TASK STATEMENT:
Without including any pictures, give back all of the data exactly.

(SUPPLIED INFORMATION begins)

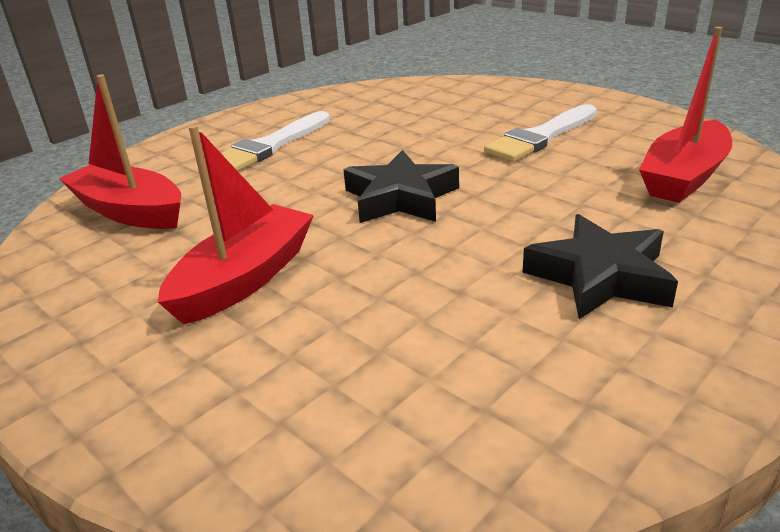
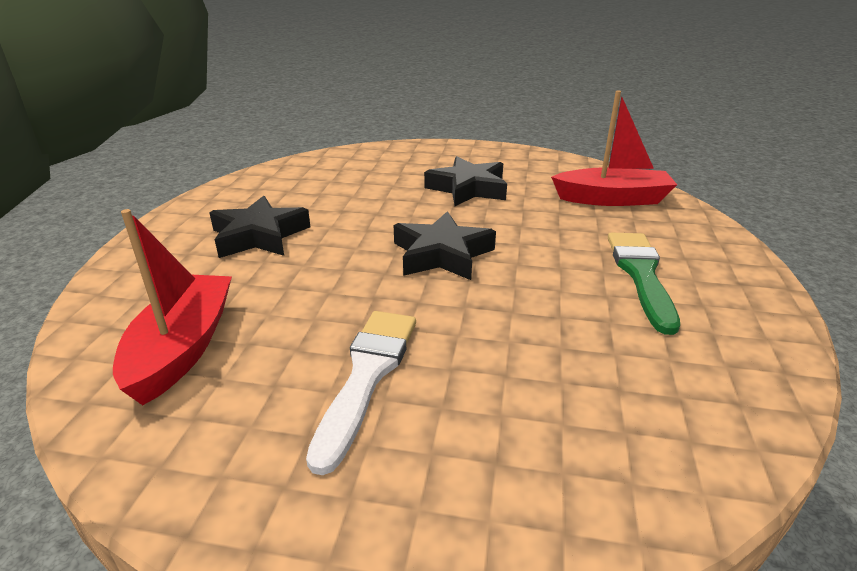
camera: 145 degrees right, 0 degrees up
(245, 278) = (468, 188): red boat -> black star
(270, 146) = (641, 274): white brush -> green brush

(SUPPLIED INFORMATION ends)

SOLUTION BELOW:
camera: 145 degrees right, 0 degrees up
(245, 278) = (468, 188): red boat -> black star
(270, 146) = (641, 274): white brush -> green brush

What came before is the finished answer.